◆ **Data shown**
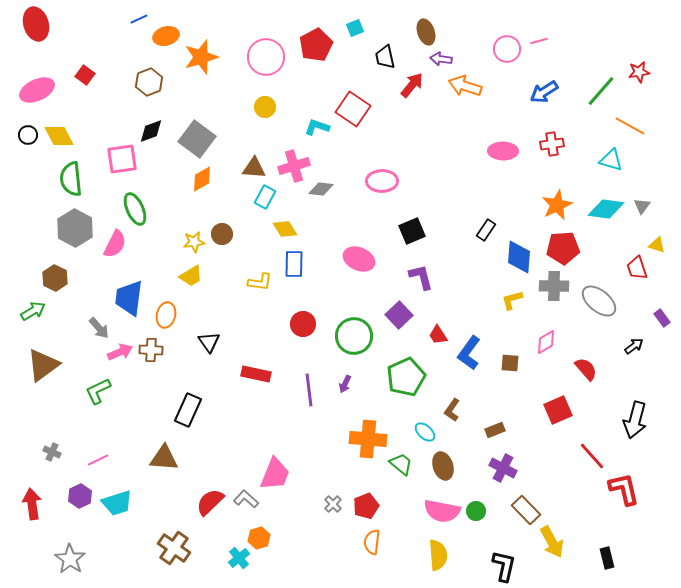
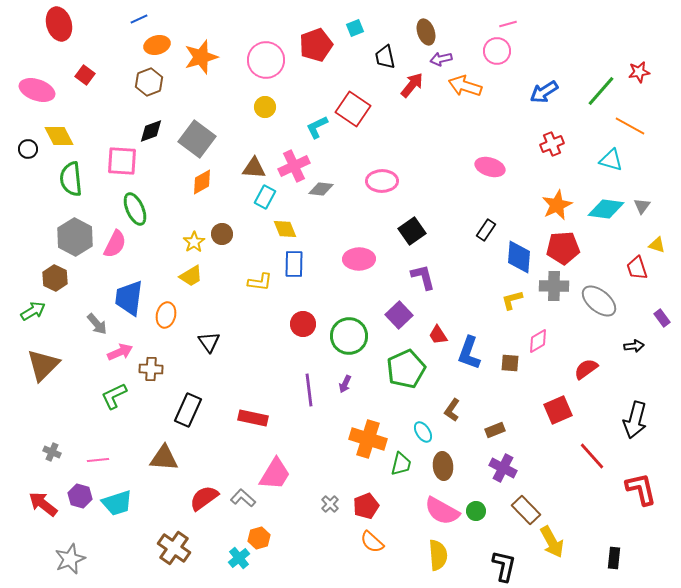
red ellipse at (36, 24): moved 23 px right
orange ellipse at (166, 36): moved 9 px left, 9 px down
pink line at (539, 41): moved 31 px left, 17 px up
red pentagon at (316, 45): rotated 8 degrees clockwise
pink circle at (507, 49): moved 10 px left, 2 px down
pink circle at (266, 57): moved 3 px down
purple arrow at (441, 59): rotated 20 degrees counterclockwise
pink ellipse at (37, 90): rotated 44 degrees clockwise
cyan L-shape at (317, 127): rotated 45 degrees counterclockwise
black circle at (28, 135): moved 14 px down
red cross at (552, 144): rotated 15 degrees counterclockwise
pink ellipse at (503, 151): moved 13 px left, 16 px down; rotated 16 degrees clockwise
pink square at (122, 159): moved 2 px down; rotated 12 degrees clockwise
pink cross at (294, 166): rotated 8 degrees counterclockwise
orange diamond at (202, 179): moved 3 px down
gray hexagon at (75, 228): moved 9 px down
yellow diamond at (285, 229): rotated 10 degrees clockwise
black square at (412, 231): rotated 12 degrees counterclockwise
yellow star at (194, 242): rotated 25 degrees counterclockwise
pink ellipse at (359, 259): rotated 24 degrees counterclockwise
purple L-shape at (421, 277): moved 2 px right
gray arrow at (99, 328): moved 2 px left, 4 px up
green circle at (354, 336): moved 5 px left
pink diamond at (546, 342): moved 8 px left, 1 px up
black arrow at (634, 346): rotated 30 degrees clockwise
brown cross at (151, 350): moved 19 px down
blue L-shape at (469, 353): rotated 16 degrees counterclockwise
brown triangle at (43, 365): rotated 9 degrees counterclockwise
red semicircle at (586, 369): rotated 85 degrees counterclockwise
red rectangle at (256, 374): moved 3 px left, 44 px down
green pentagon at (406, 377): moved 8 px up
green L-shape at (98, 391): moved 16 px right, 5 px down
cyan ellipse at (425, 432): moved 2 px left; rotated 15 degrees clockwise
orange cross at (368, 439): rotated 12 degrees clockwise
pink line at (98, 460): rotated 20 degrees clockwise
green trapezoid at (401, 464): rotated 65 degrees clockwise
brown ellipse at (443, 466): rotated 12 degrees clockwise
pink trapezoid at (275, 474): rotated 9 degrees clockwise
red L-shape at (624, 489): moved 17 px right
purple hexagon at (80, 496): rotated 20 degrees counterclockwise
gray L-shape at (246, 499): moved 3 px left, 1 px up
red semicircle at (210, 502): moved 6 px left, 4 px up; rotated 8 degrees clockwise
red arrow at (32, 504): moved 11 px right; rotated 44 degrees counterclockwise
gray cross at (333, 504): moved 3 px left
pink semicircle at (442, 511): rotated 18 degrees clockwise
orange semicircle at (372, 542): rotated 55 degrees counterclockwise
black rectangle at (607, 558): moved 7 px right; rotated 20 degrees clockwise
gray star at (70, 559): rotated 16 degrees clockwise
---
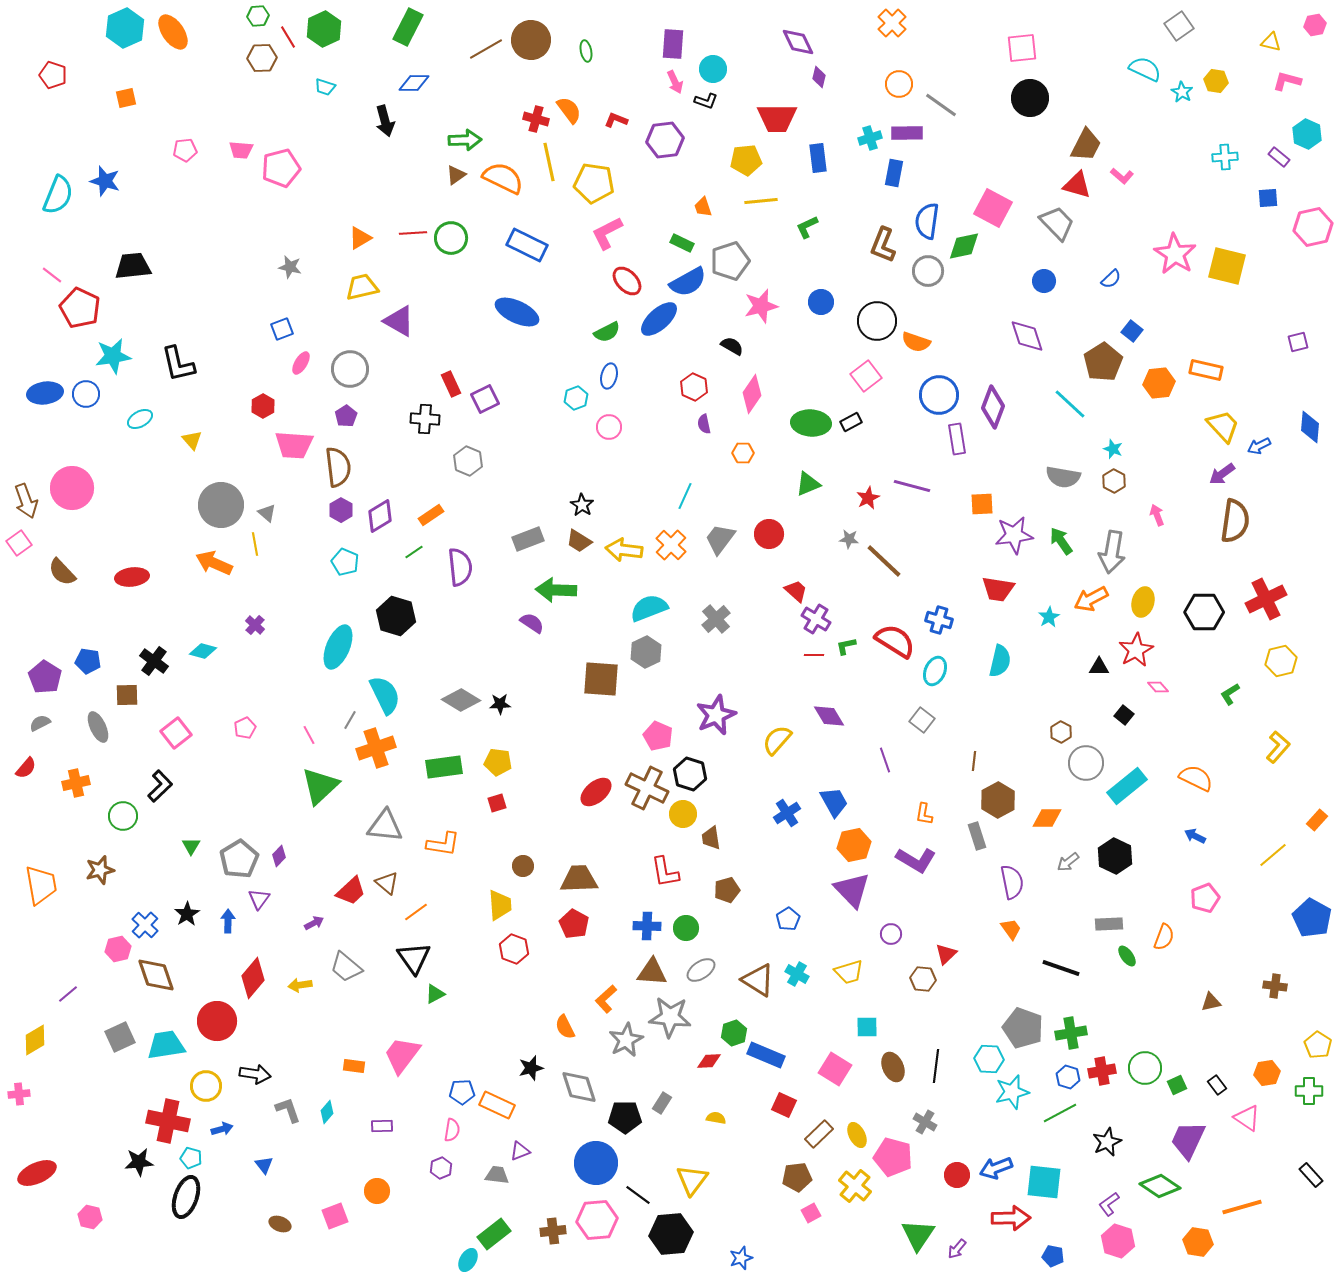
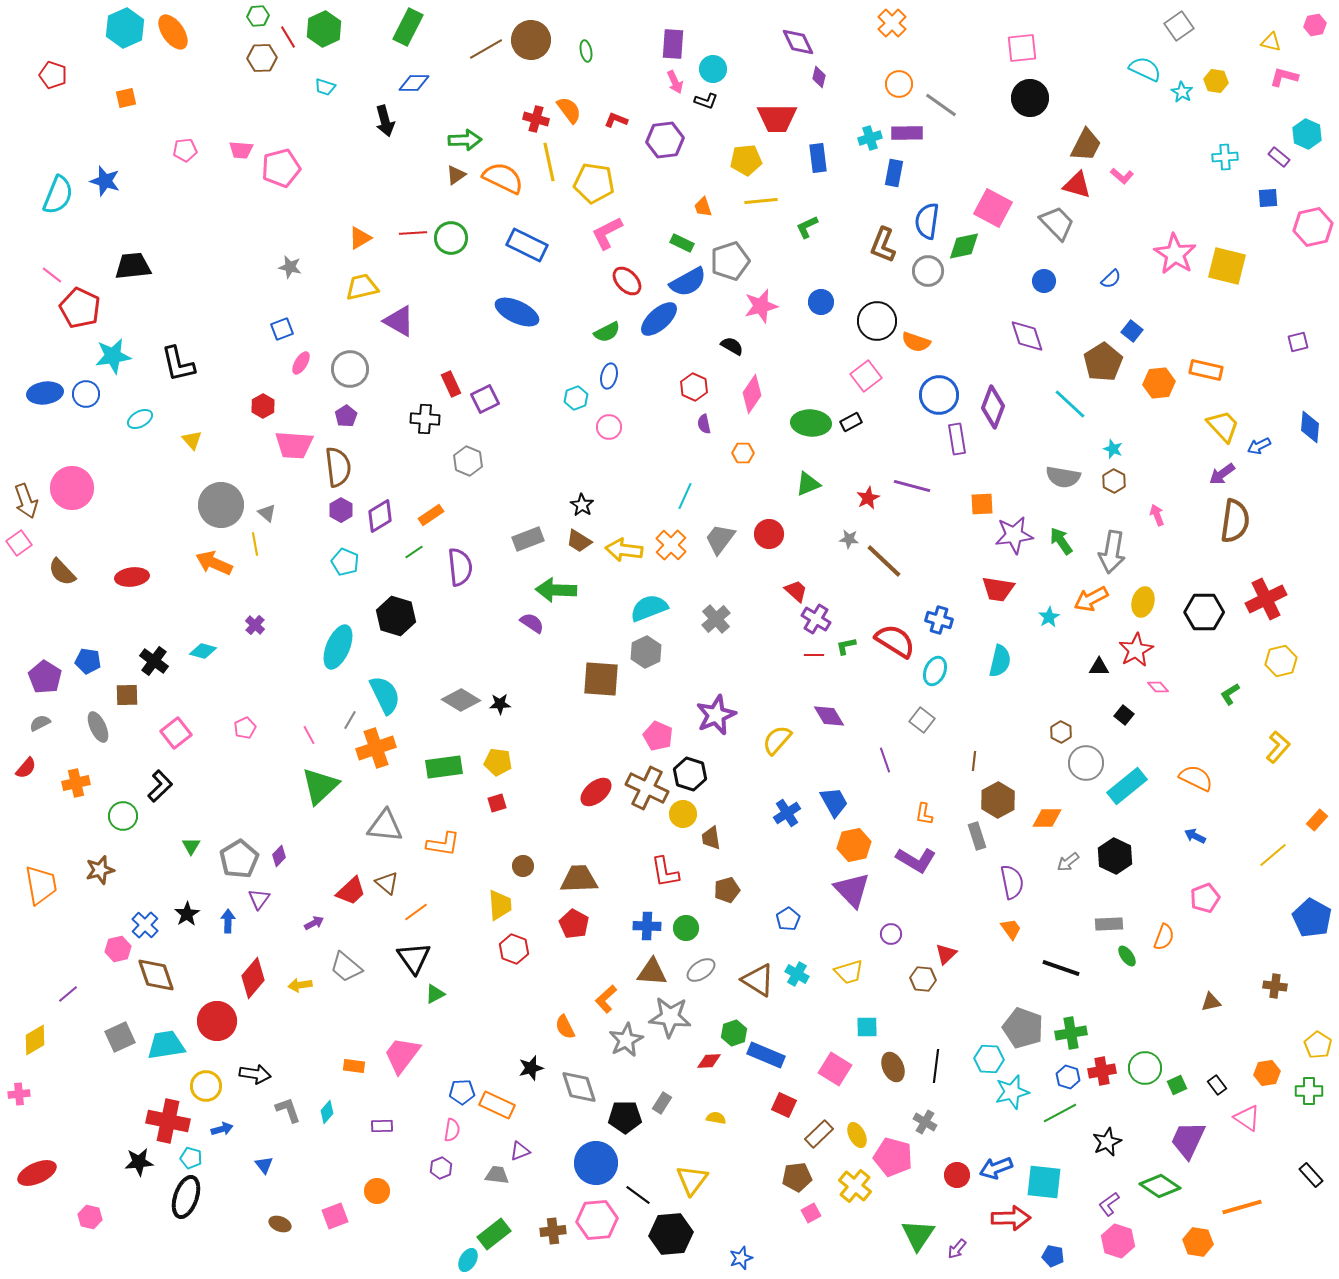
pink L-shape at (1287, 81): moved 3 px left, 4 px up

◆ **Problem details**
Please return only the lines above, starting at the line that has "red ellipse at (36, 24): moved 23 px right" and ending at the line that has "gray hexagon at (75, 228): moved 9 px down", keeping both and leaving each one unchanged.

◆ **Task answer**
red ellipse at (36, 24): moved 23 px right
orange ellipse at (166, 36): moved 9 px left, 9 px down
pink line at (539, 41): moved 31 px left, 17 px up
red pentagon at (316, 45): rotated 8 degrees clockwise
pink circle at (507, 49): moved 10 px left, 2 px down
pink circle at (266, 57): moved 3 px down
purple arrow at (441, 59): rotated 20 degrees counterclockwise
pink ellipse at (37, 90): rotated 44 degrees clockwise
cyan L-shape at (317, 127): rotated 45 degrees counterclockwise
black circle at (28, 135): moved 14 px down
red cross at (552, 144): rotated 15 degrees counterclockwise
pink ellipse at (503, 151): moved 13 px left, 16 px down; rotated 16 degrees clockwise
pink square at (122, 159): moved 2 px down; rotated 12 degrees clockwise
pink cross at (294, 166): rotated 8 degrees counterclockwise
orange diamond at (202, 179): moved 3 px down
gray hexagon at (75, 228): moved 9 px down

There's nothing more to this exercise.